## Work instructions
All of the records that follow need to be copied word for word, without the pictures.

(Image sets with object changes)
=== Begin Enclosure ===
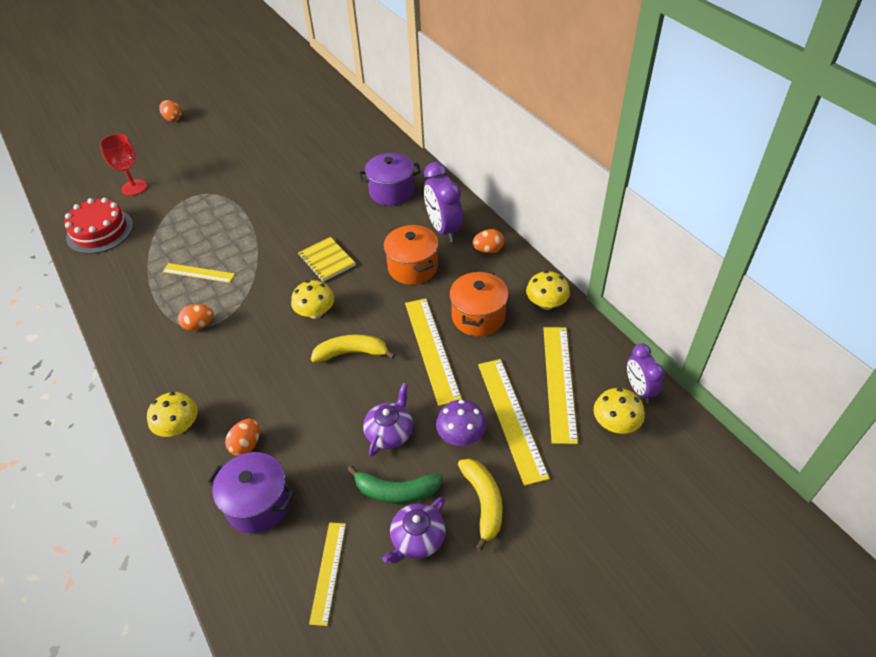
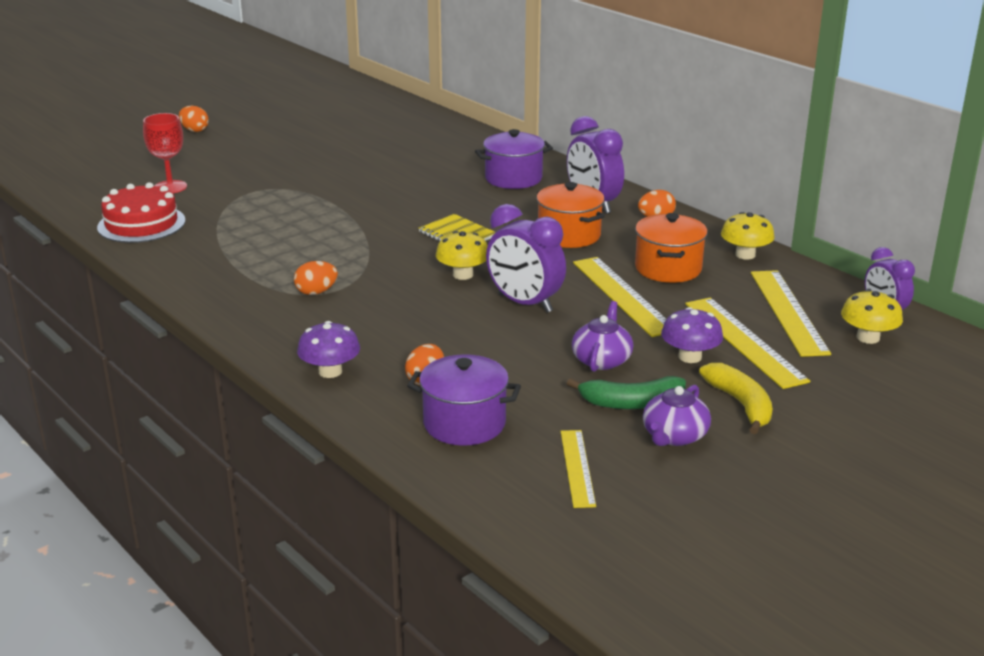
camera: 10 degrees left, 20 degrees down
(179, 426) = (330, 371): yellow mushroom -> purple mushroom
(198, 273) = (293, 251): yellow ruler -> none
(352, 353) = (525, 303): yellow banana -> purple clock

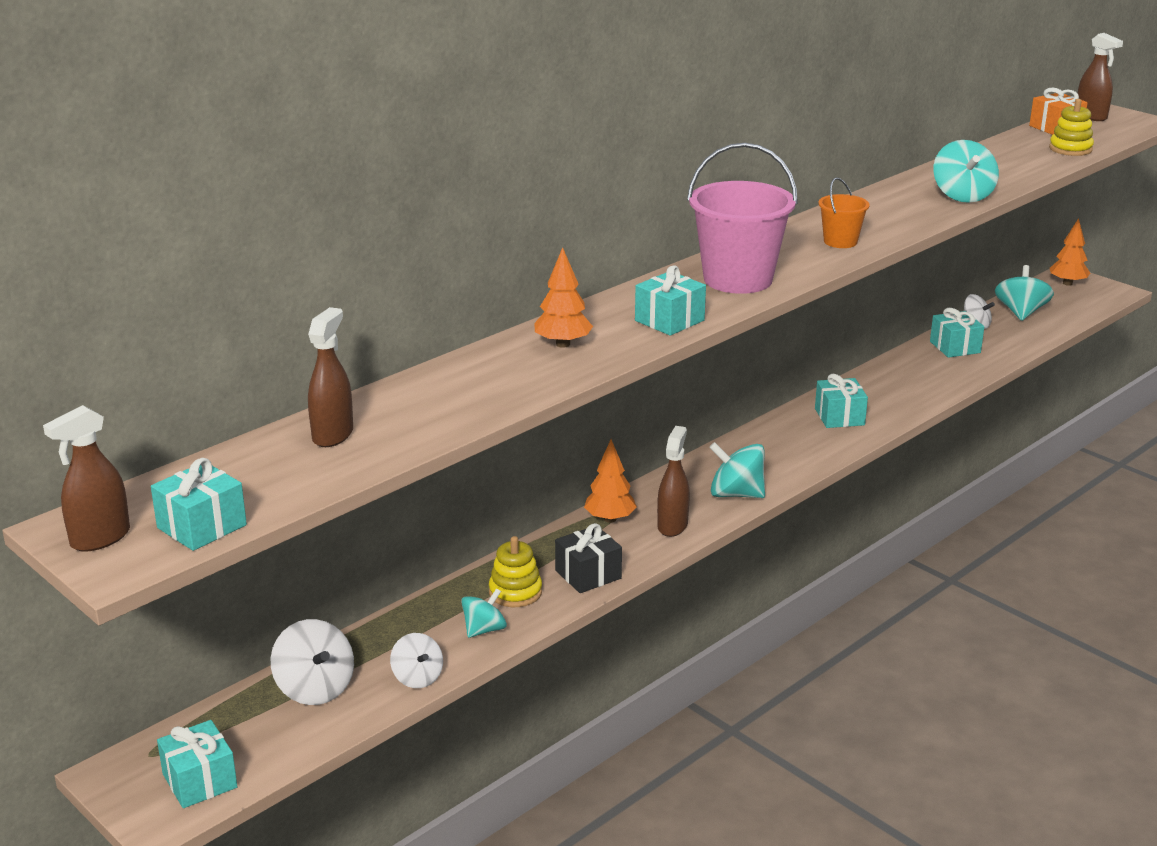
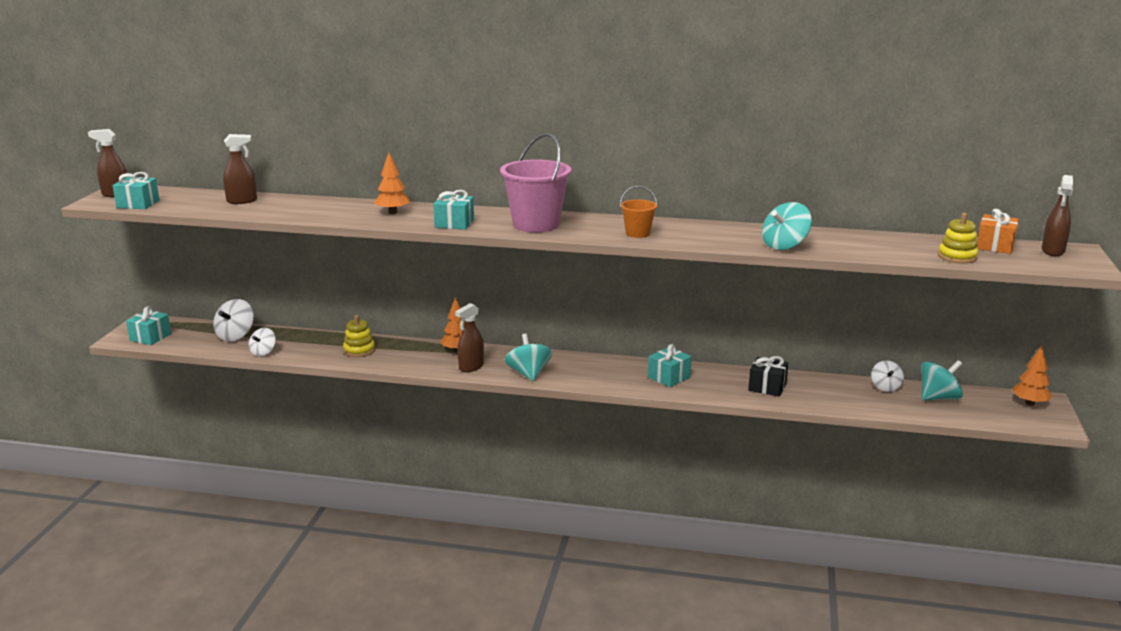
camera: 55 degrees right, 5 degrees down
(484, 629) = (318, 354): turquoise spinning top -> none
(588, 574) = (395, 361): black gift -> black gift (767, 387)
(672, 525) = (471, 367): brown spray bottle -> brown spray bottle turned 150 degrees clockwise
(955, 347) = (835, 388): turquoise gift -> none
=== End Enclosure ===
## Written reply
camera: 10 degrees left, 20 degrees down
(179, 426) = (330, 371): yellow mushroom -> purple mushroom
(198, 273) = (293, 251): yellow ruler -> none
(352, 353) = (525, 303): yellow banana -> purple clock

camera: 55 degrees right, 5 degrees down
(484, 629) = (318, 354): turquoise spinning top -> none
(588, 574) = (395, 361): black gift -> black gift (767, 387)
(672, 525) = (471, 367): brown spray bottle -> brown spray bottle turned 150 degrees clockwise
(955, 347) = (835, 388): turquoise gift -> none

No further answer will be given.